▸ **Problem description**: Without any of its pictures, the listing below should be output exactly.

▸ **Available data**:
—————

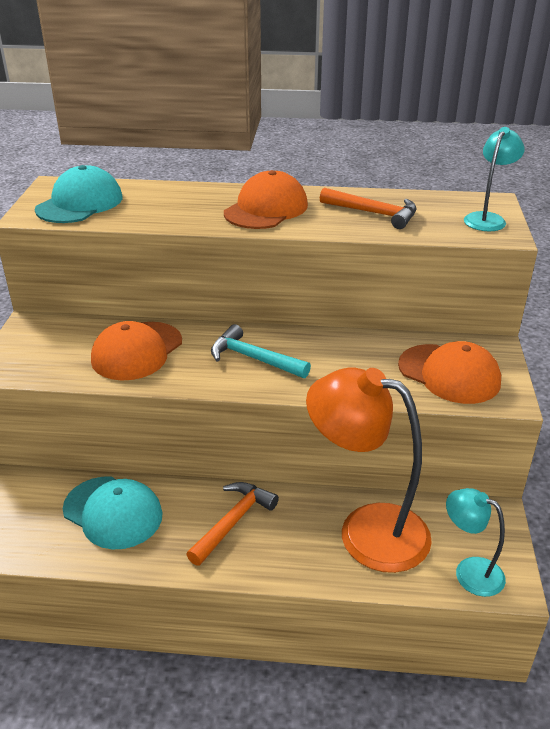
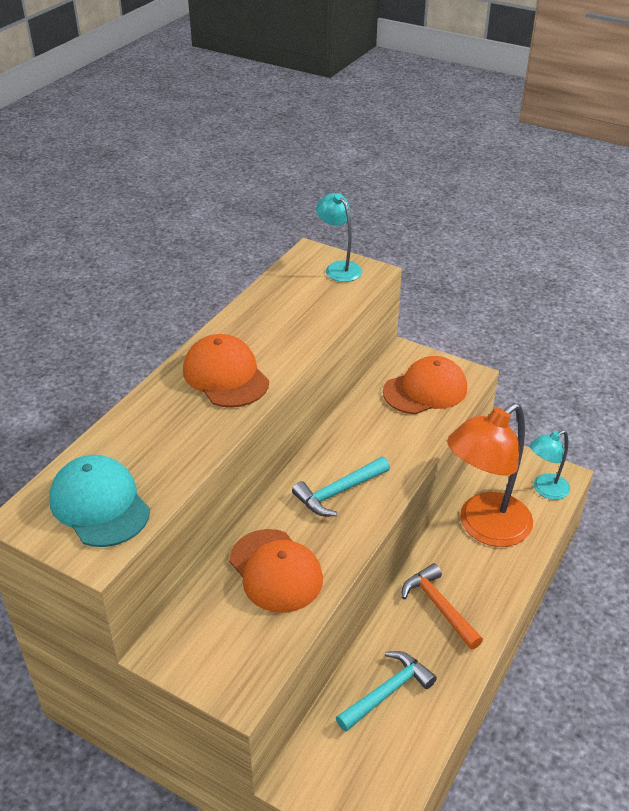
camera: 65 degrees left, 5 degrees up
(113, 512) = (387, 691): turquoise cap -> turquoise hammer
(374, 213) = (285, 318): orange hammer -> none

—————

▸ **Answer below**:
camera: 65 degrees left, 5 degrees up
(113, 512) = (387, 691): turquoise cap -> turquoise hammer
(374, 213) = (285, 318): orange hammer -> none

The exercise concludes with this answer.